#### [Task item]
Repeat word for word the line with "KEYS1 pin K1: A15 -> B14" and every line after it until the records below run out.

#### [Extracted data]
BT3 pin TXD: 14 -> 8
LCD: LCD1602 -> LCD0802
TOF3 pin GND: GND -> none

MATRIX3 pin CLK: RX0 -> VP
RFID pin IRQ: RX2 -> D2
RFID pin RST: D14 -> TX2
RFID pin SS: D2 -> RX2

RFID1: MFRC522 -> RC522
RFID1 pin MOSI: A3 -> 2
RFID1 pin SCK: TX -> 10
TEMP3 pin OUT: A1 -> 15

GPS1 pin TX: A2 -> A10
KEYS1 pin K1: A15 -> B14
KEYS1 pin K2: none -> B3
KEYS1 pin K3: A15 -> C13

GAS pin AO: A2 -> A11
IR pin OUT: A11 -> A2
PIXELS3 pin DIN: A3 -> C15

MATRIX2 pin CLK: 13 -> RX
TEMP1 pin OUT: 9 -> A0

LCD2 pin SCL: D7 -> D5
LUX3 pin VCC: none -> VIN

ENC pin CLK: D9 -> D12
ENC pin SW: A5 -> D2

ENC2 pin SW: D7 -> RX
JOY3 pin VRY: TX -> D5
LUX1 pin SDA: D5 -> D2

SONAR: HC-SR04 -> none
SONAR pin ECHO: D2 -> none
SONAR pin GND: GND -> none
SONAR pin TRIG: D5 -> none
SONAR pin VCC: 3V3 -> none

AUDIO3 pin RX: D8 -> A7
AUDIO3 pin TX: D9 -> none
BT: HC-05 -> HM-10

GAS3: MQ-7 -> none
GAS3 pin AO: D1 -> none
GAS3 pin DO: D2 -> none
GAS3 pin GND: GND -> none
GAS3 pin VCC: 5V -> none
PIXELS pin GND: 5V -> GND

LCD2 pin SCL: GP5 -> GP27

#### [Response to the exercise]
KEYS1 pin K1: A15 -> B14
KEYS1 pin K2: none -> B3
KEYS1 pin K3: A15 -> C13

GAS pin AO: A2 -> A11
IR pin OUT: A11 -> A2
PIXELS3 pin DIN: A3 -> C15

MATRIX2 pin CLK: 13 -> RX
TEMP1 pin OUT: 9 -> A0

LCD2 pin SCL: D7 -> D5
LUX3 pin VCC: none -> VIN

ENC pin CLK: D9 -> D12
ENC pin SW: A5 -> D2

ENC2 pin SW: D7 -> RX
JOY3 pin VRY: TX -> D5
LUX1 pin SDA: D5 -> D2

SONAR: HC-SR04 -> none
SONAR pin ECHO: D2 -> none
SONAR pin GND: GND -> none
SONAR pin TRIG: D5 -> none
SONAR pin VCC: 3V3 -> none

AUDIO3 pin RX: D8 -> A7
AUDIO3 pin TX: D9 -> none
BT: HC-05 -> HM-10

GAS3: MQ-7 -> none
GAS3 pin AO: D1 -> none
GAS3 pin DO: D2 -> none
GAS3 pin GND: GND -> none
GAS3 pin VCC: 5V -> none
PIXELS pin GND: 5V -> GND

LCD2 pin SCL: GP5 -> GP27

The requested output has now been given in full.